(GOAL OF THE EXERCISE) Copy, word for word, each line of the data below from the first through the line containing "PIR pin OUT: GP7 -> GP14", and stop there.

#### EXERCISE MATERIALS ####

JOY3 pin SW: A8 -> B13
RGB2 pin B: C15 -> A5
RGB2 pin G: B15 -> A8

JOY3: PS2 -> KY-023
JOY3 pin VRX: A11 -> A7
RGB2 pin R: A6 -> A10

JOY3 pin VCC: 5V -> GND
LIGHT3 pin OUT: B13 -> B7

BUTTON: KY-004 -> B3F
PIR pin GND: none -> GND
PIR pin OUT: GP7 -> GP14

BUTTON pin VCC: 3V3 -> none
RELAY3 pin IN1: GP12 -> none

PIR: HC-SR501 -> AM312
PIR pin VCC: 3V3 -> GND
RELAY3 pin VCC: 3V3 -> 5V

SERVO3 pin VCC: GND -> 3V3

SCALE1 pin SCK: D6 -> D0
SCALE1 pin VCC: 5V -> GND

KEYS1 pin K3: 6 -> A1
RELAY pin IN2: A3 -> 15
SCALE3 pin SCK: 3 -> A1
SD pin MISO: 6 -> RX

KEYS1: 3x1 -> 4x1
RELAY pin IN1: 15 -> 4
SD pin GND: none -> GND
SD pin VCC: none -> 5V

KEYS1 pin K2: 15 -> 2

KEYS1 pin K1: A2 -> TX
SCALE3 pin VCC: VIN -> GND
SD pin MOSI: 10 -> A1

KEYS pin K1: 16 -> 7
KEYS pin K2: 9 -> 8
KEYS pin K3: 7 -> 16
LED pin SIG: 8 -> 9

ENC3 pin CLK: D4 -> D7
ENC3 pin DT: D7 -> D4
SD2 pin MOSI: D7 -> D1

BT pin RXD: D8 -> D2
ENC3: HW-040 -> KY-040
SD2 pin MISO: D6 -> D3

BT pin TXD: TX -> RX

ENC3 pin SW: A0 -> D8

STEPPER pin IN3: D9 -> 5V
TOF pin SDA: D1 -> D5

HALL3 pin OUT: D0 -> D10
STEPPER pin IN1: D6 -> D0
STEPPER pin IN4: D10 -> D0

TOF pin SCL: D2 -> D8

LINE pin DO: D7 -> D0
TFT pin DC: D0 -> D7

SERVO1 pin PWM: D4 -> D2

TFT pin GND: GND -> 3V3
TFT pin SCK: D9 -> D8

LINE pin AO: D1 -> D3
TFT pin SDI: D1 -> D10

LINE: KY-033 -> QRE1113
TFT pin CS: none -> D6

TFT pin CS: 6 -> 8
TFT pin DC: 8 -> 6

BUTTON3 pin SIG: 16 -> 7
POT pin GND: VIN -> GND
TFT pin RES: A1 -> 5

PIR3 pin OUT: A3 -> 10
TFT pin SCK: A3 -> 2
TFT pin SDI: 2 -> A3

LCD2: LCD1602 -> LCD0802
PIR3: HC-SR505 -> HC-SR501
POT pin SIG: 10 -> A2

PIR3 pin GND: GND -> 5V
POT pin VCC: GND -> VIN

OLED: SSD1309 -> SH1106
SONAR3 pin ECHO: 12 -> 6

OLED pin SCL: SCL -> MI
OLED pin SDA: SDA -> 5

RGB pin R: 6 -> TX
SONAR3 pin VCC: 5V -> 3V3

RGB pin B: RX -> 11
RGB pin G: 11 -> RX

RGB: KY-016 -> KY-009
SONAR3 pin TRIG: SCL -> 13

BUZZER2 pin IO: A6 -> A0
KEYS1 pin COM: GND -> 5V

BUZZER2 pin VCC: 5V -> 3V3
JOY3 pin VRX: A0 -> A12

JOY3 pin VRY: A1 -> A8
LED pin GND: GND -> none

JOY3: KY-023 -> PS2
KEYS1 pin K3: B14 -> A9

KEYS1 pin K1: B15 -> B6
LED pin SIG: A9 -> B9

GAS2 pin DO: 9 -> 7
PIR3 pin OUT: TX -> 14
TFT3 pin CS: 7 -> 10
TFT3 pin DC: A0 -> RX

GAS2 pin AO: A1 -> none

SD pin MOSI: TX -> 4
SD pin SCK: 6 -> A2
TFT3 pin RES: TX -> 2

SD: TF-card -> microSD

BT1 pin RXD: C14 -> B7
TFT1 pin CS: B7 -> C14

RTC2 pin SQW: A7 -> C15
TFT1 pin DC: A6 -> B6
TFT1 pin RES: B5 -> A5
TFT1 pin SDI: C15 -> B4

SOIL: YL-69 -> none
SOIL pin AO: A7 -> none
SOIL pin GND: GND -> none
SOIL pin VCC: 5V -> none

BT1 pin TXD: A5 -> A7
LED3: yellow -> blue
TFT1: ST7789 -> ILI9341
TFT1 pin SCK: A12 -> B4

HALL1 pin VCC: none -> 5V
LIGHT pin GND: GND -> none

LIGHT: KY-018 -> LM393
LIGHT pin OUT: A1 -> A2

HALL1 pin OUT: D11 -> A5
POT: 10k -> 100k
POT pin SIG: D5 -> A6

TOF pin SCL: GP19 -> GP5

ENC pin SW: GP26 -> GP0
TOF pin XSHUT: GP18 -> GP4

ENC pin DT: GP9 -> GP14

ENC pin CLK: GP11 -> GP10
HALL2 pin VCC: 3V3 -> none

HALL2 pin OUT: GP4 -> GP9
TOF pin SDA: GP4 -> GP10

####

(COMPLETED TASK)
JOY3 pin SW: A8 -> B13
RGB2 pin B: C15 -> A5
RGB2 pin G: B15 -> A8

JOY3: PS2 -> KY-023
JOY3 pin VRX: A11 -> A7
RGB2 pin R: A6 -> A10

JOY3 pin VCC: 5V -> GND
LIGHT3 pin OUT: B13 -> B7

BUTTON: KY-004 -> B3F
PIR pin GND: none -> GND
PIR pin OUT: GP7 -> GP14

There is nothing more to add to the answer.